* Material for this exercise:
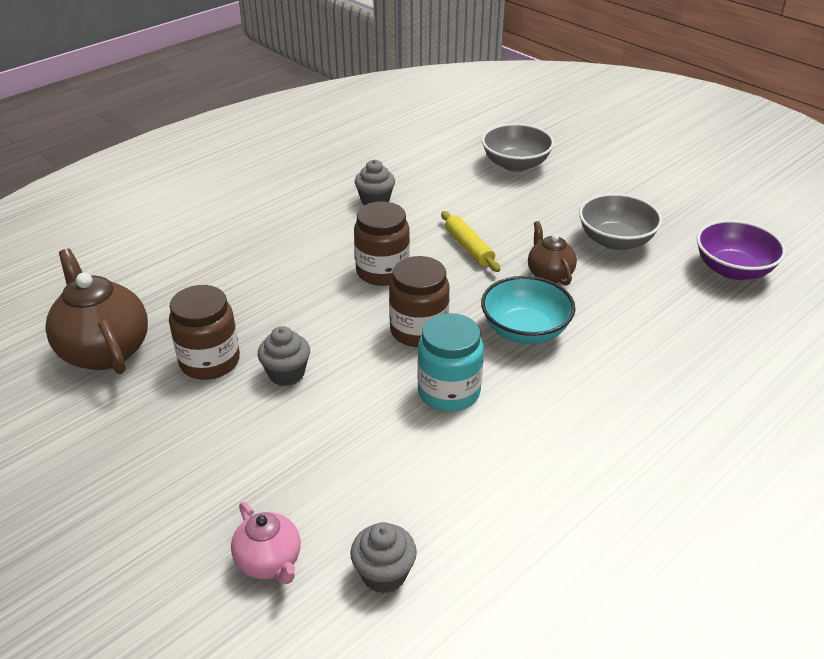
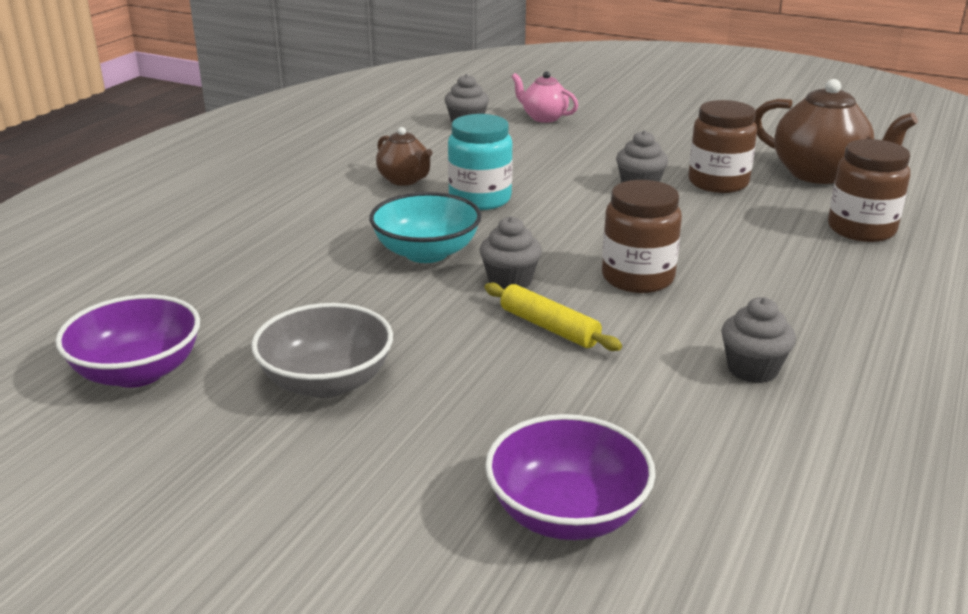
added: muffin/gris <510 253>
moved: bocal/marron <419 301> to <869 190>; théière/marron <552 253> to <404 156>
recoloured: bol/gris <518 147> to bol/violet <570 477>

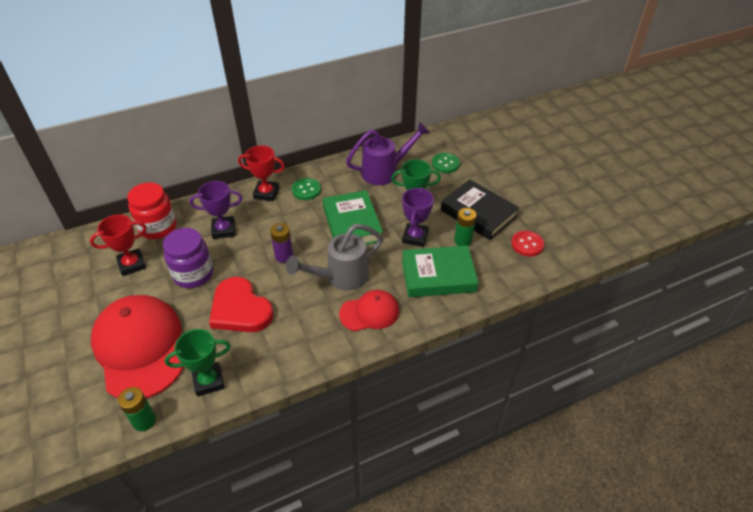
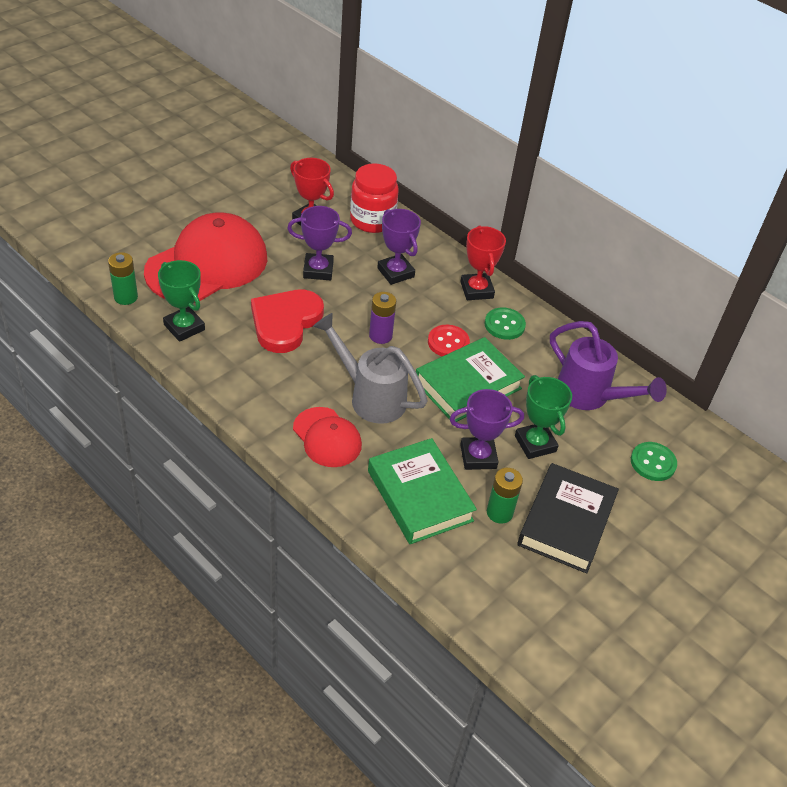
moved: bouton/rouge <527 243> to <449 340>
replaced: bocal/violet <188 258> to trophée/violet <319 243>

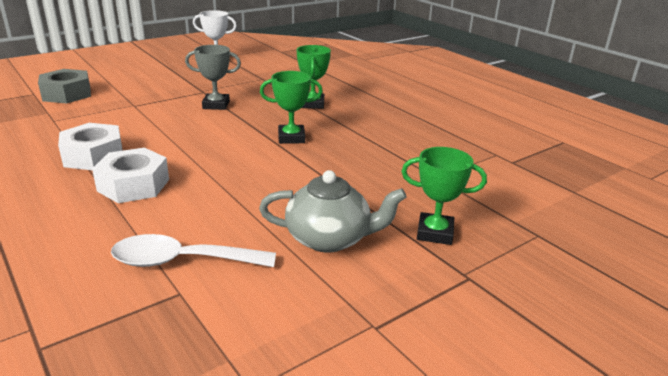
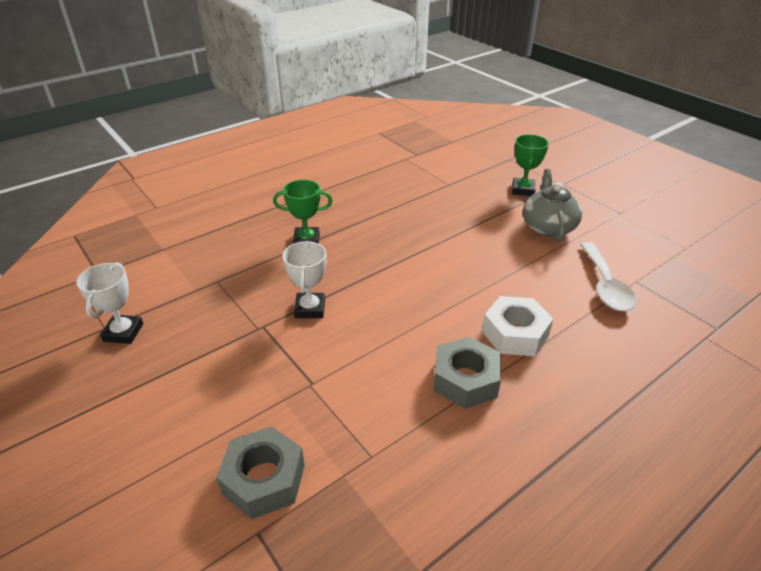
removed: trophée/vert <291 107>
recoloured: écrou/blanc <90 146> to écrou/gris <467 373>; trophée/gris <213 77> to trophée/blanc <304 279>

* What is required: Retype each line above exactly. Leave the images out.

* Written reply:
added: muffin/gris <510 253>
moved: bocal/marron <419 301> to <869 190>; théière/marron <552 253> to <404 156>
recoloured: bol/gris <518 147> to bol/violet <570 477>

moved: bouton/rouge <527 243> to <449 340>
replaced: bocal/violet <188 258> to trophée/violet <319 243>

removed: trophée/vert <291 107>
recoloured: écrou/blanc <90 146> to écrou/gris <467 373>; trophée/gris <213 77> to trophée/blanc <304 279>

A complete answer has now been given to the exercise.